-- TASK DIRECTIONS --
Your job is to return every line in the data holding the string "tape".

-- RECORDED DATA --
★ ★ ★ ★

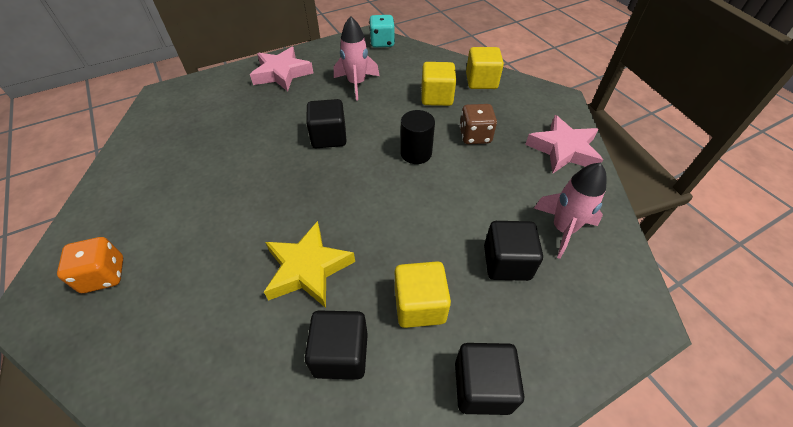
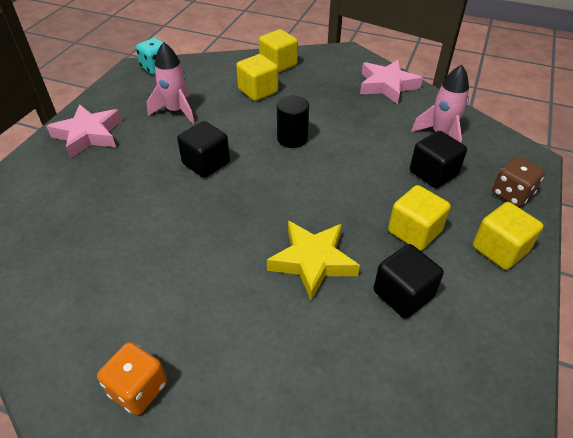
camera: 40 degrees left, 5 degrees down
(475, 136) = (320, 105): brown dice -> brown dice (511, 194)
(482, 386) = (499, 249): black cube -> yellow cube

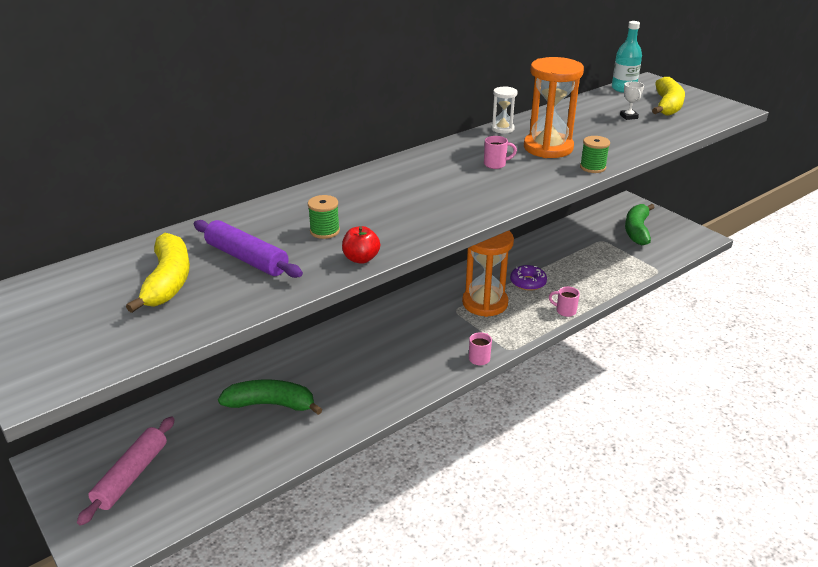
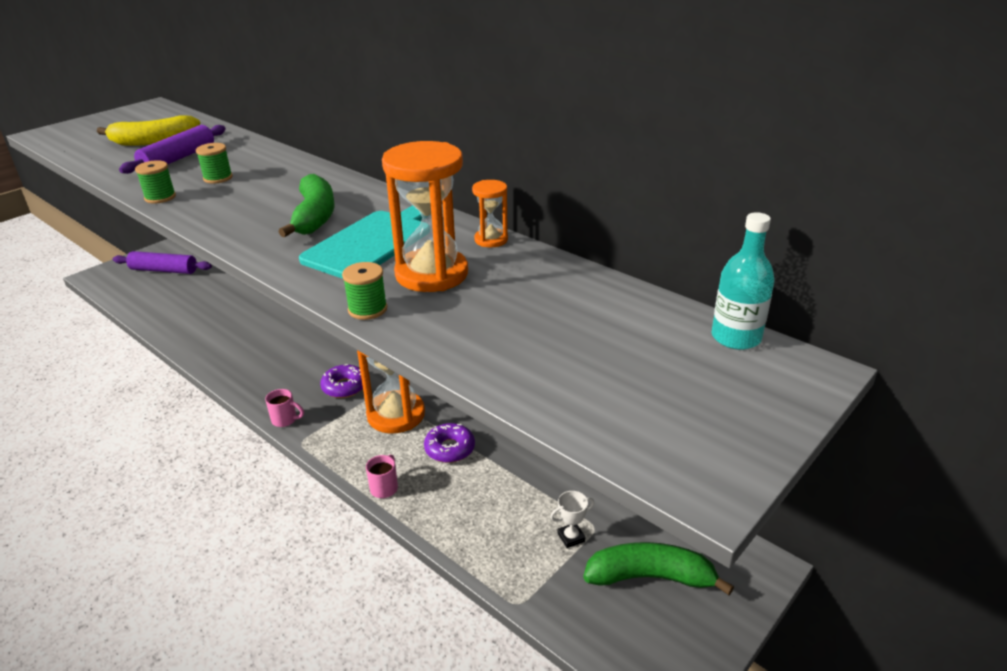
camera: 80 degrees right, 0 degrees up
(131, 475) = (164, 270): pink rolling pin -> purple rolling pin
(271, 404) = (231, 309): green banana -> green banana (314, 217)
(361, 259) = (160, 197): red apple -> green spool
(441, 327) = (344, 387): none -> purple donut
(495, 164) = (372, 242): pink mug -> turquoise cutting board
(502, 129) = (491, 240): white hourglass -> orange hourglass
(628, 116) = (588, 342): white trophy -> white trophy (571, 537)
(667, 106) = (672, 387): yellow banana -> none

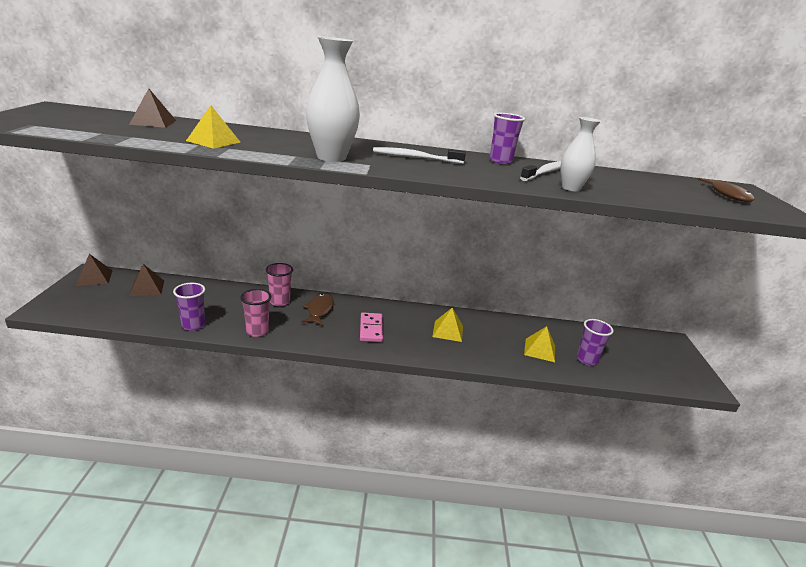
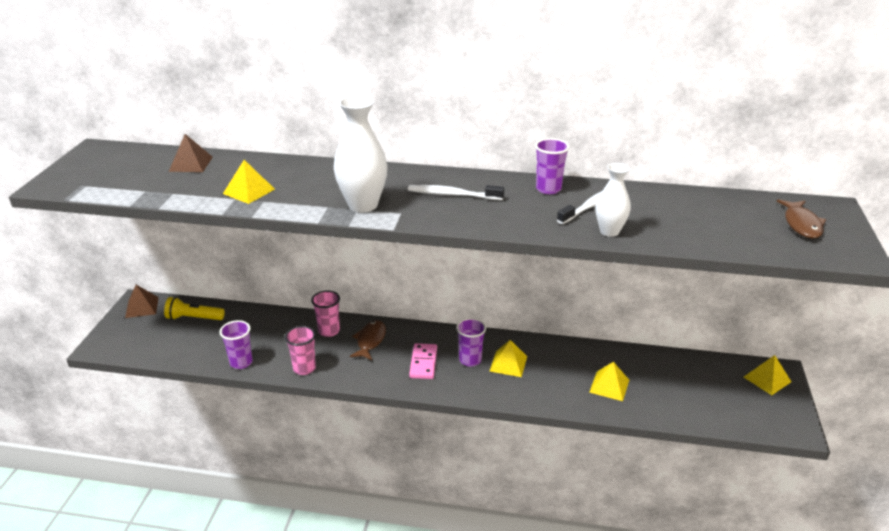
camera: 10 degrees right, 5 degrees up
(147, 288) = (194, 318): brown pyramid -> yellow flashlight
(587, 359) = (662, 397): purple cup -> purple cup (470, 360)
(665, 346) = (767, 379): none -> yellow pyramid

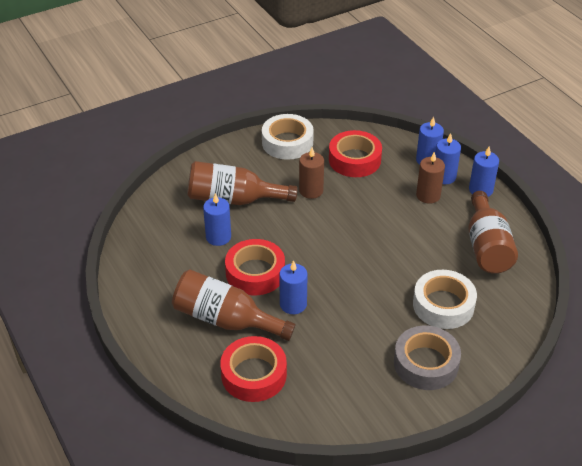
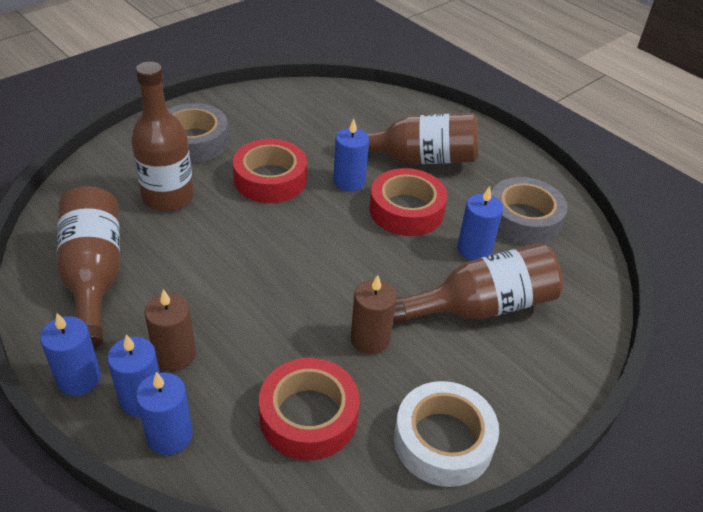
camera: 165 degrees right, 0 degrees up
(167, 256) = (523, 219): none -> grey tape
(254, 375) = (369, 119): red tape -> red tape (270, 179)
(443, 305) = (168, 197): white tape -> brown bottle

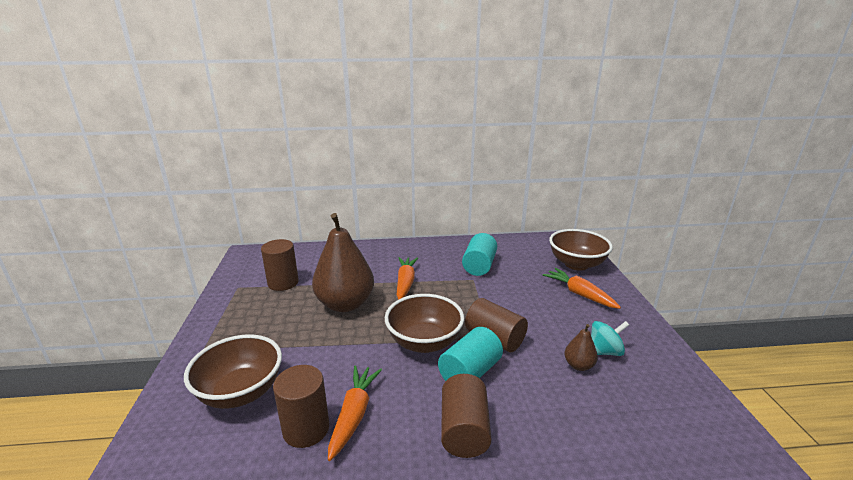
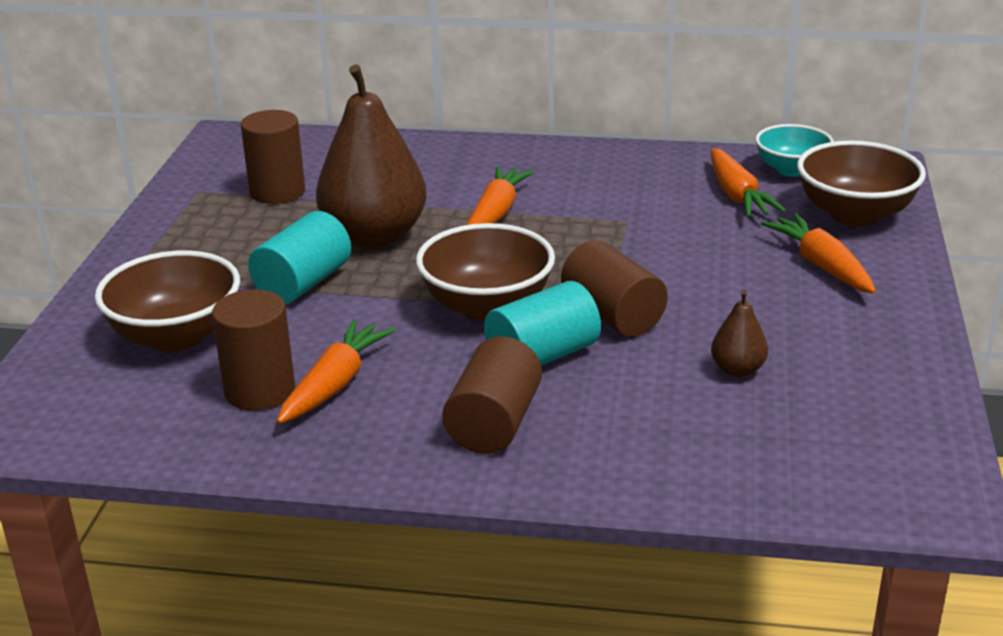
camera: 15 degrees right, 5 degrees up
(479, 266) = (652, 198): turquoise cylinder -> turquoise cylinder (303, 283)
(518, 260) = (737, 195): none -> orange carrot
(534, 244) = (791, 169): none -> turquoise bowl
(604, 351) = (800, 356): turquoise spinning top -> none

★ ★ ★ ★

-- REPLY TO THE EXERCISE --
(167, 256) = (523, 219): none -> grey tape
(254, 375) = (369, 119): red tape -> red tape (270, 179)
(443, 305) = (168, 197): white tape -> brown bottle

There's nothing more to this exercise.